=== Required action ===
Everything in the listing should be set down exactly, apart from the pictures.

-- Opening Marker --

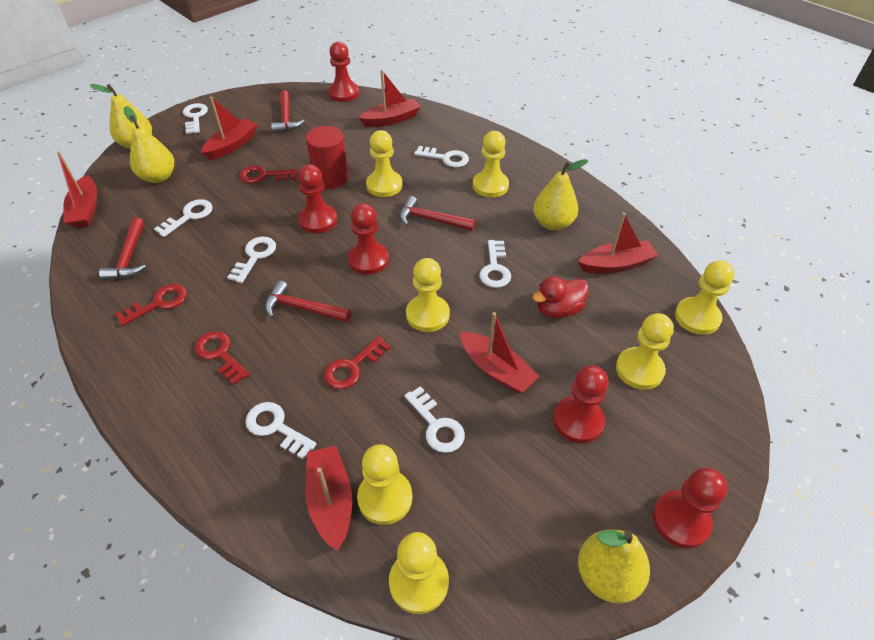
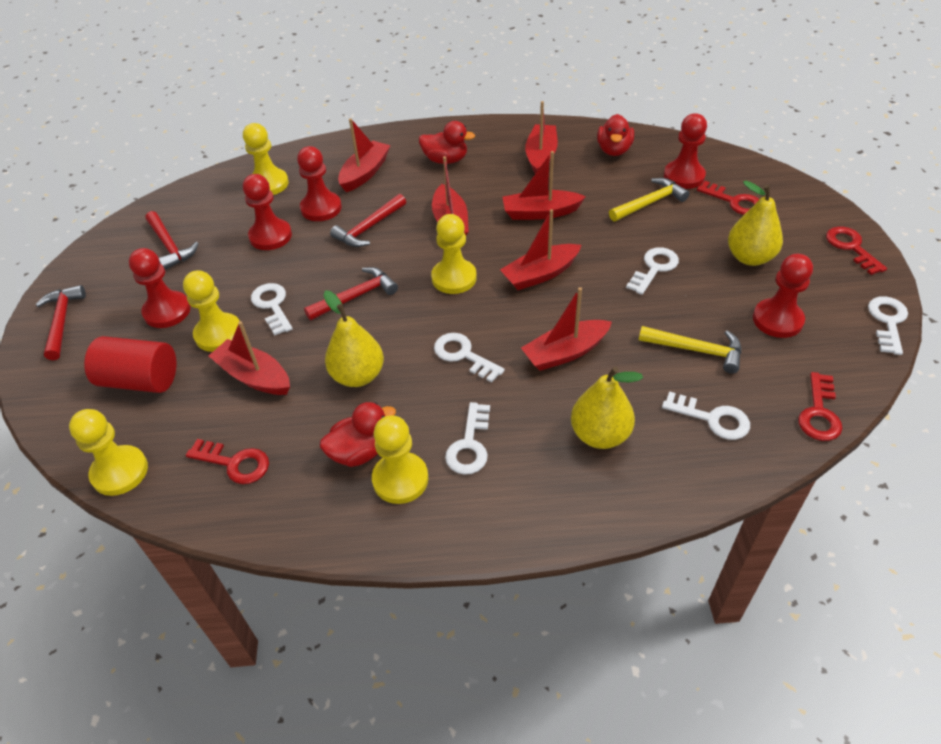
red boat: 6 -> 7
red duck: 1 -> 3
white key: 7 -> 6
yellow hammer: 0 -> 2
yellow pawn: 7 -> 5
yellow pear: 4 -> 3

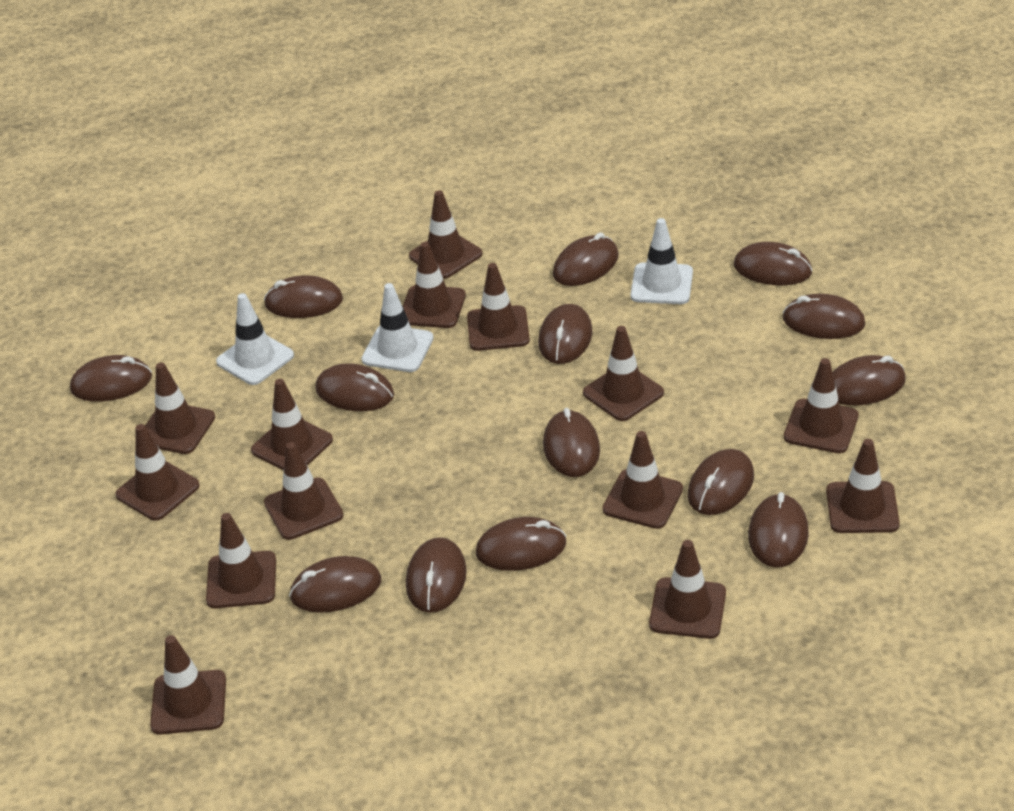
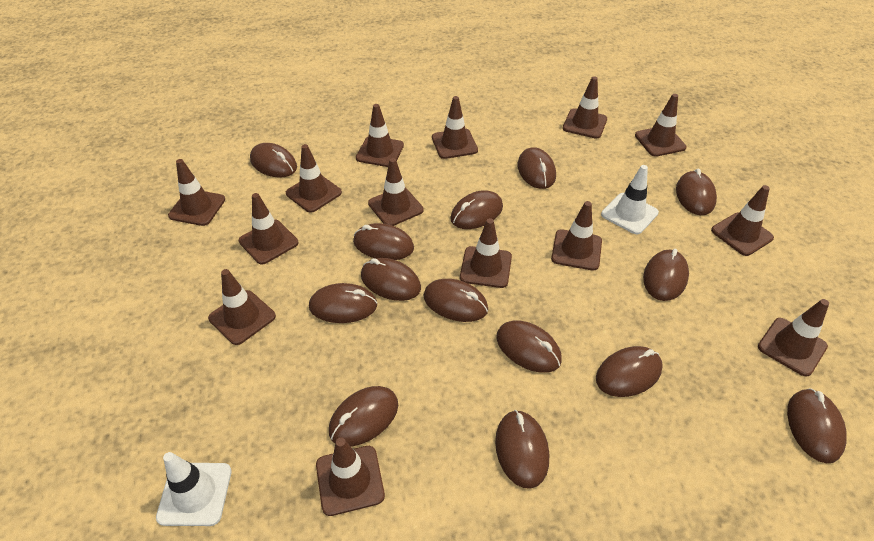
white traffic cone: 3 -> 2

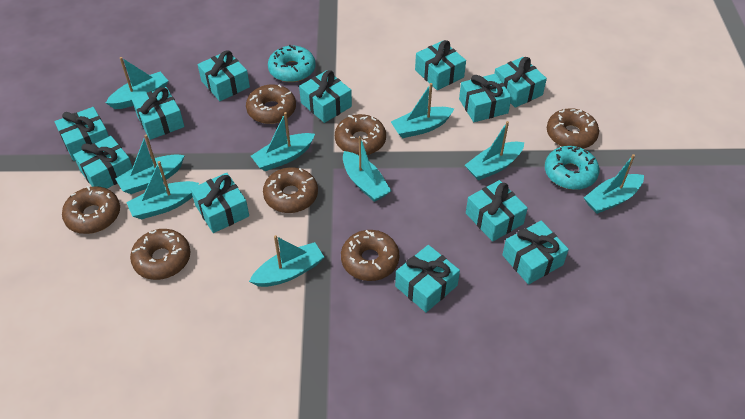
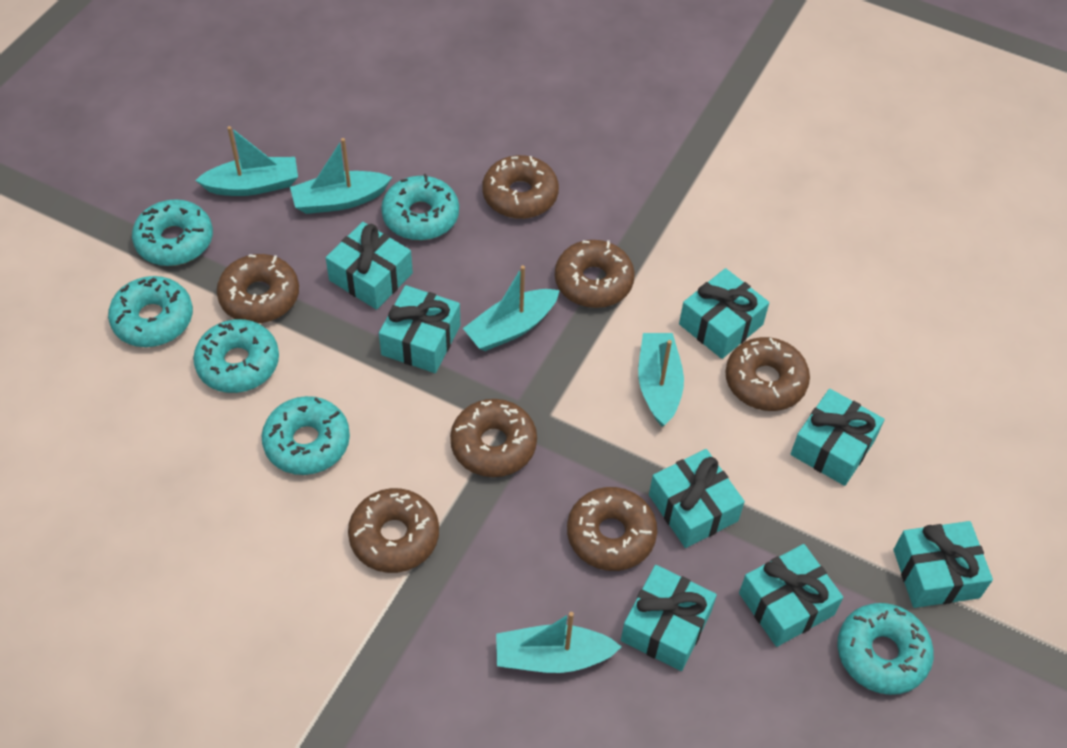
turquoise boat: 9 -> 5
turquoise donut: 2 -> 6
turquoise gift: 12 -> 8

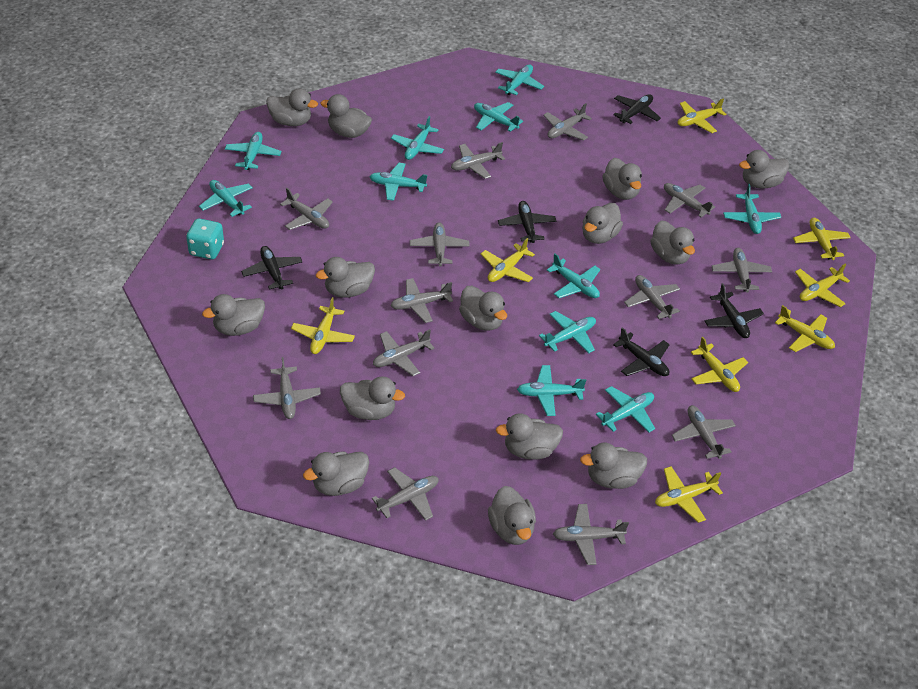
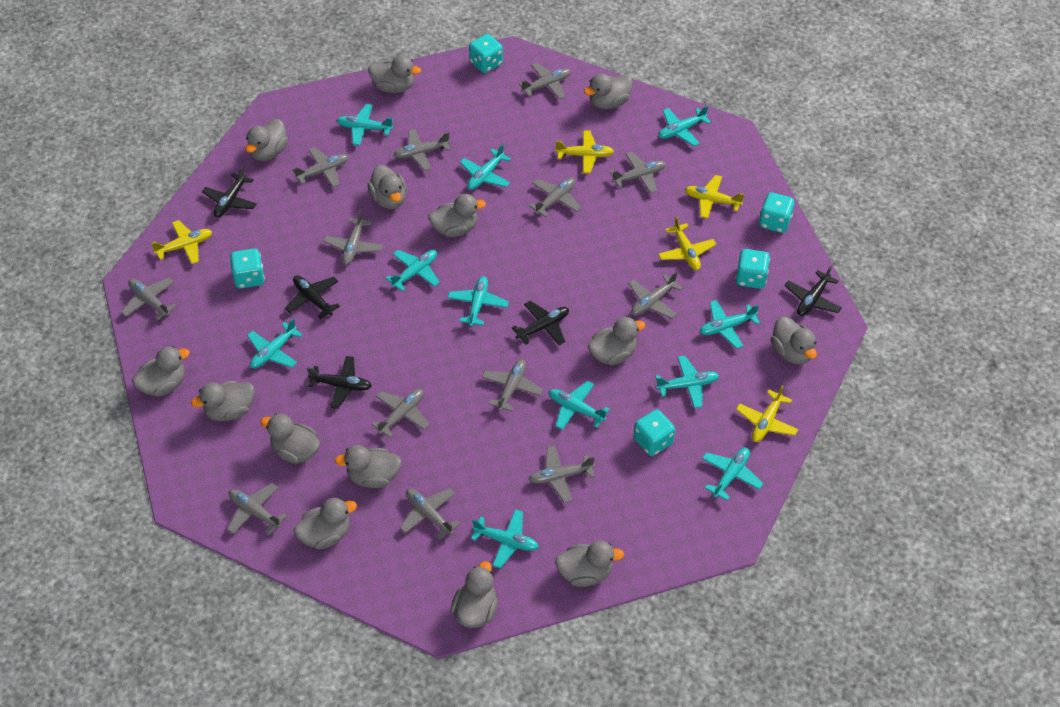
turquoise dice: 1 -> 5
yellow plane: 8 -> 5

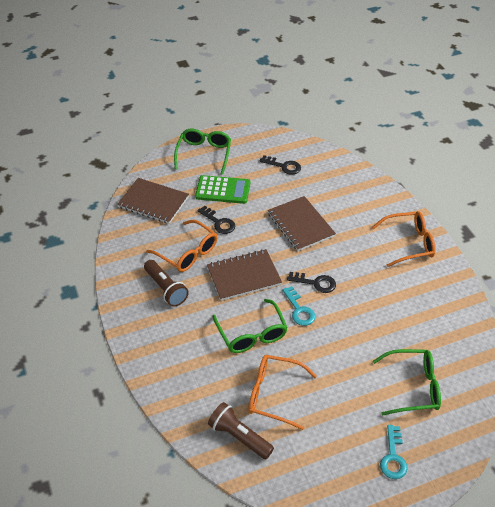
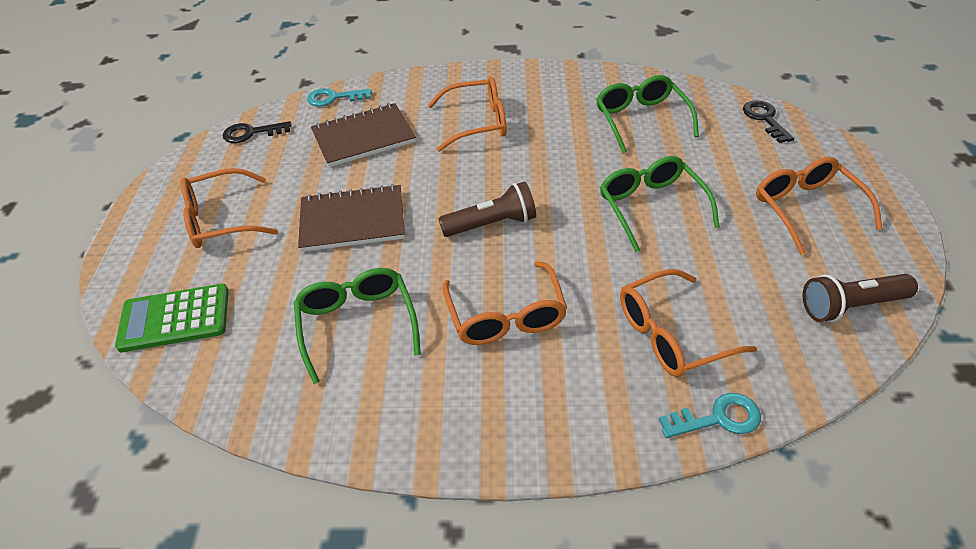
black key: 3 -> 2
brown notebook: 3 -> 2
orange glasses: 3 -> 5

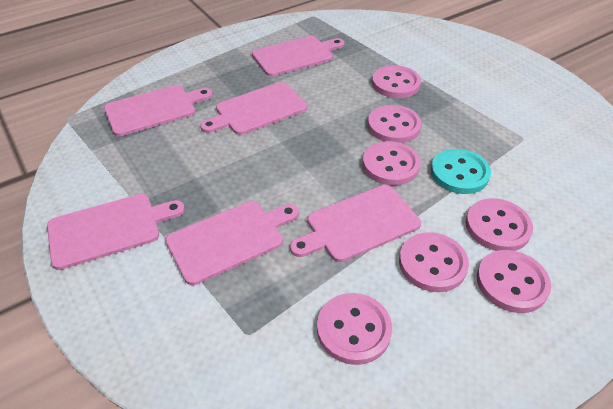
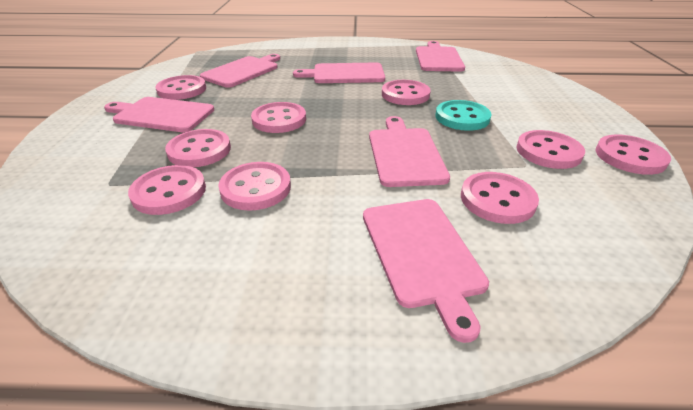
pink button: 7 -> 9

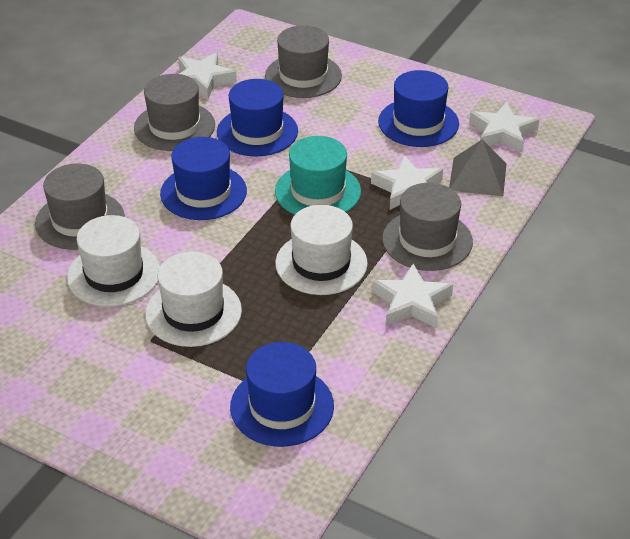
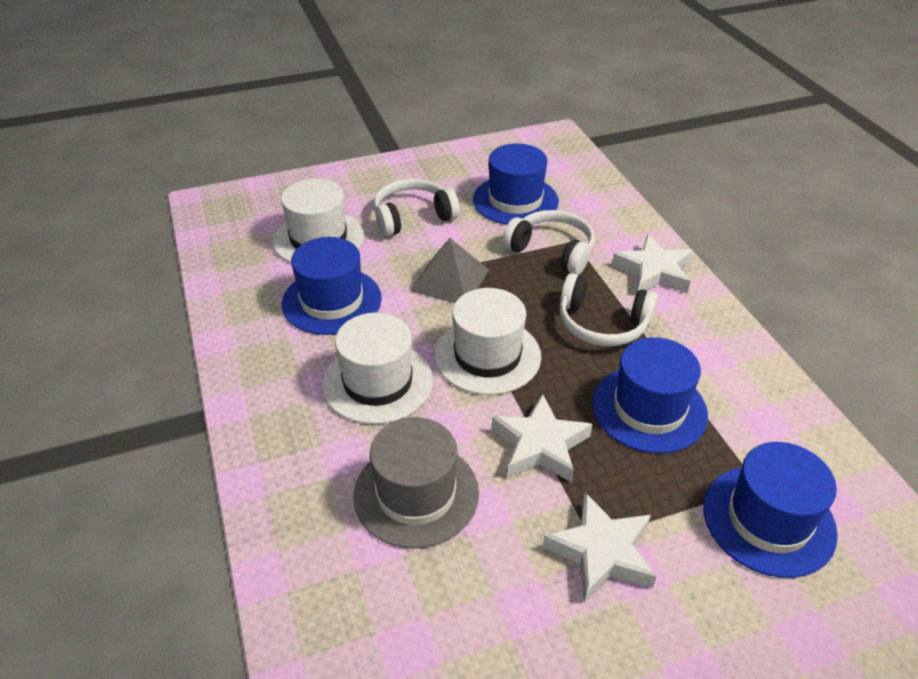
grey hat: 4 -> 1
turquoise hat: 1 -> 0
white headphones: 0 -> 3
white star: 4 -> 3

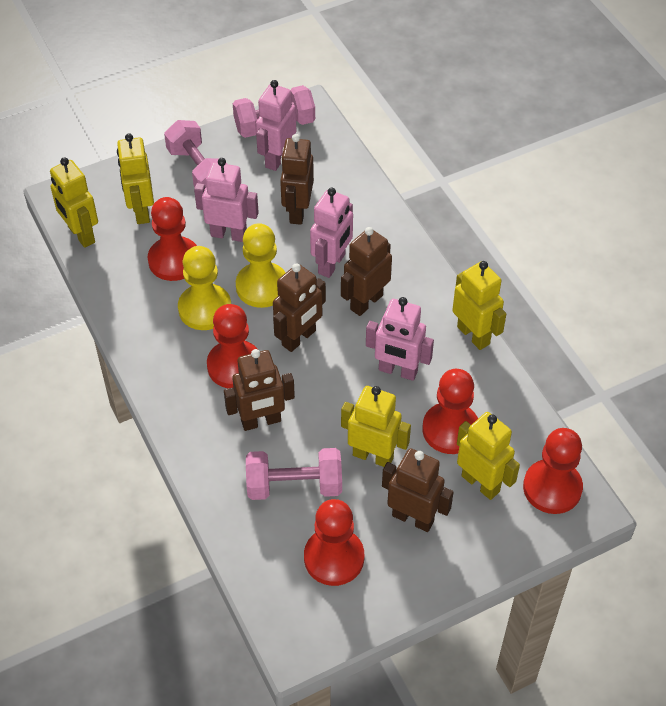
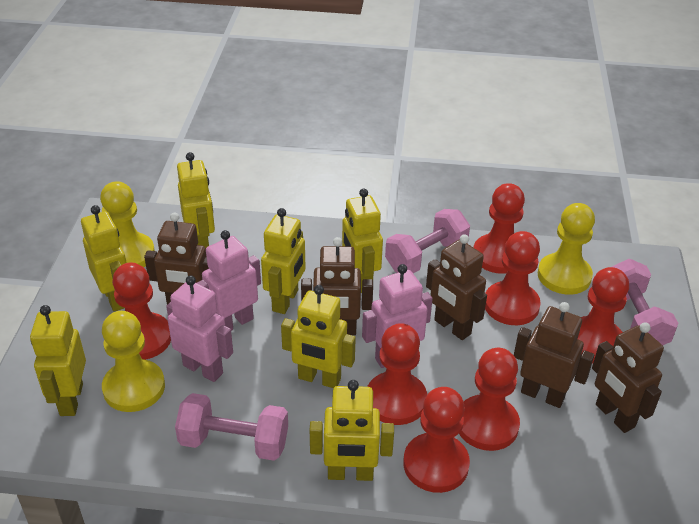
pink robot: 4 -> 3
red pawn: 5 -> 7
yellow pawn: 2 -> 3
yellow robot: 5 -> 7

-- Closing Marker --

=== Your response ===
red boat: 6 -> 7
red duck: 1 -> 3
white key: 7 -> 6
yellow hammer: 0 -> 2
yellow pawn: 7 -> 5
yellow pear: 4 -> 3

white traffic cone: 3 -> 2

turquoise boat: 9 -> 5
turquoise donut: 2 -> 6
turquoise gift: 12 -> 8

turquoise dice: 1 -> 5
yellow plane: 8 -> 5

black key: 3 -> 2
brown notebook: 3 -> 2
orange glasses: 3 -> 5

pink button: 7 -> 9

grey hat: 4 -> 1
turquoise hat: 1 -> 0
white headphones: 0 -> 3
white star: 4 -> 3

pink robot: 4 -> 3
red pawn: 5 -> 7
yellow pawn: 2 -> 3
yellow robot: 5 -> 7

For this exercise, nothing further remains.